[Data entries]
BEGIN

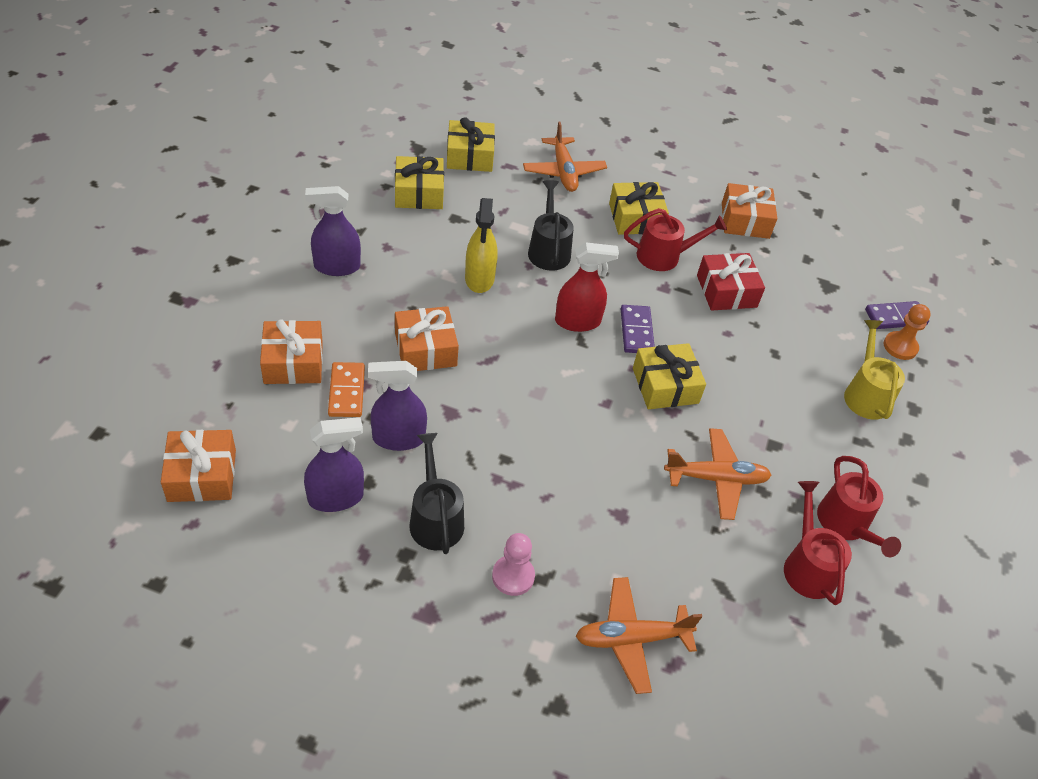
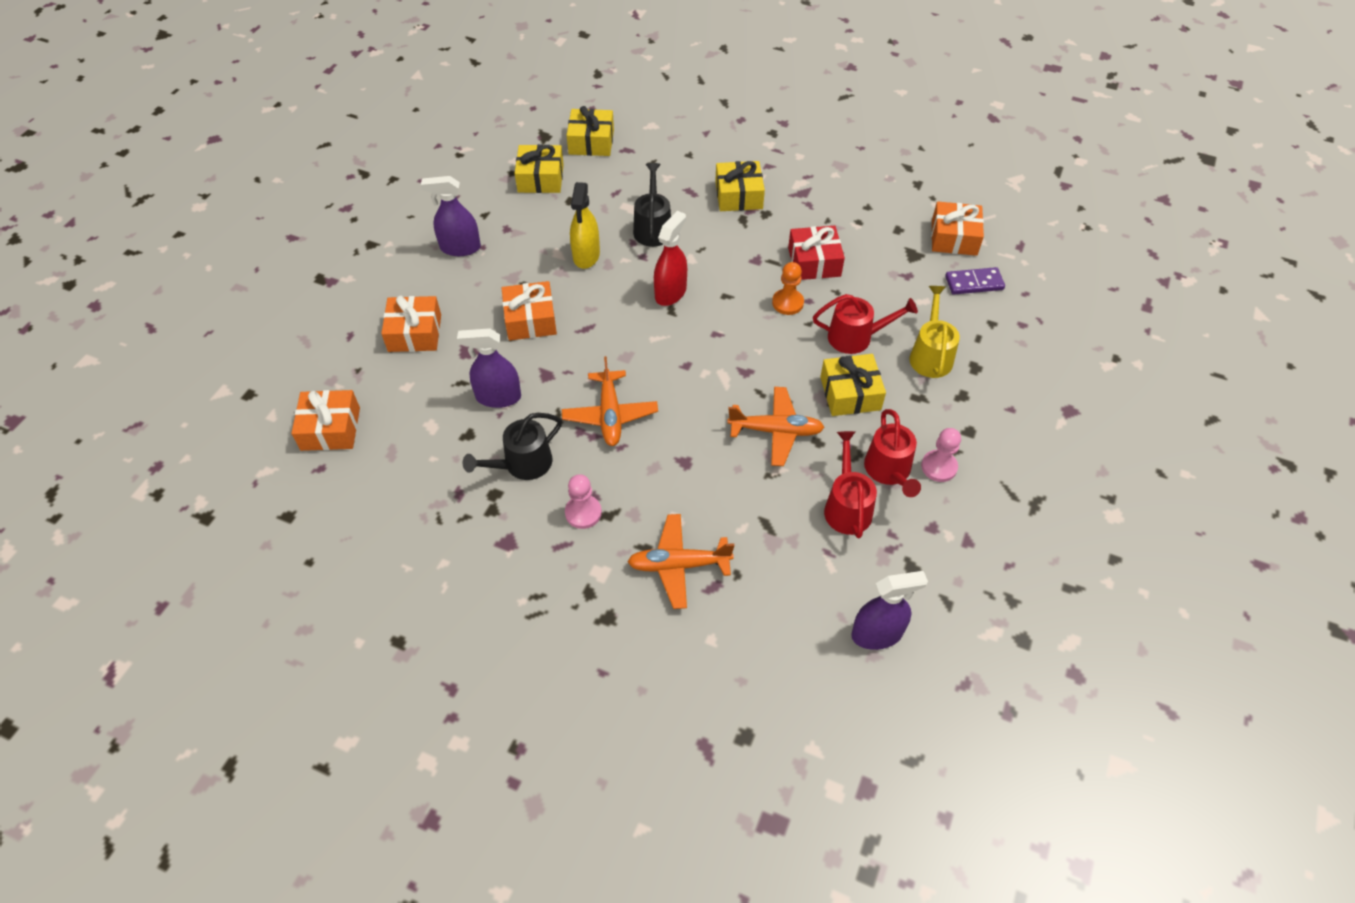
camera: 10 degrees right, 5 degrees up
(336, 497) = (440, 447): purple spray bottle -> purple spray bottle (877, 634)
(346, 391) = (458, 357): orange domino -> none
(435, 518) = (522, 464): black watering can -> black watering can turned 120 degrees counterclockwise
(563, 171) = (677, 153): orange plane -> orange plane (610, 414)
(578, 321) = (670, 292): red spray bottle -> red spray bottle turned 60 degrees counterclockwise
(636, 331) = (723, 300): purple domino -> none
(664, 256) = (760, 230): red watering can -> red watering can (856, 337)
(665, 385) = (742, 349): yellow gift -> yellow gift (850, 393)
(745, 220) = (843, 194): orange gift -> orange gift (954, 238)
(897, 519) = (939, 467): none -> pink pawn
(900, 347) = (973, 310): orange pawn -> orange pawn (787, 303)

END

§ PROBLEM TO SOLVE
Restate the data word for word from its first line through the line with "(745, 220) = (843, 194): orange", leaving out any picture along the way.

§ RESPONSE TO THE TASK
camera: 10 degrees right, 5 degrees up
(336, 497) = (440, 447): purple spray bottle -> purple spray bottle (877, 634)
(346, 391) = (458, 357): orange domino -> none
(435, 518) = (522, 464): black watering can -> black watering can turned 120 degrees counterclockwise
(563, 171) = (677, 153): orange plane -> orange plane (610, 414)
(578, 321) = (670, 292): red spray bottle -> red spray bottle turned 60 degrees counterclockwise
(636, 331) = (723, 300): purple domino -> none
(664, 256) = (760, 230): red watering can -> red watering can (856, 337)
(665, 385) = (742, 349): yellow gift -> yellow gift (850, 393)
(745, 220) = (843, 194): orange gift -> orange gift (954, 238)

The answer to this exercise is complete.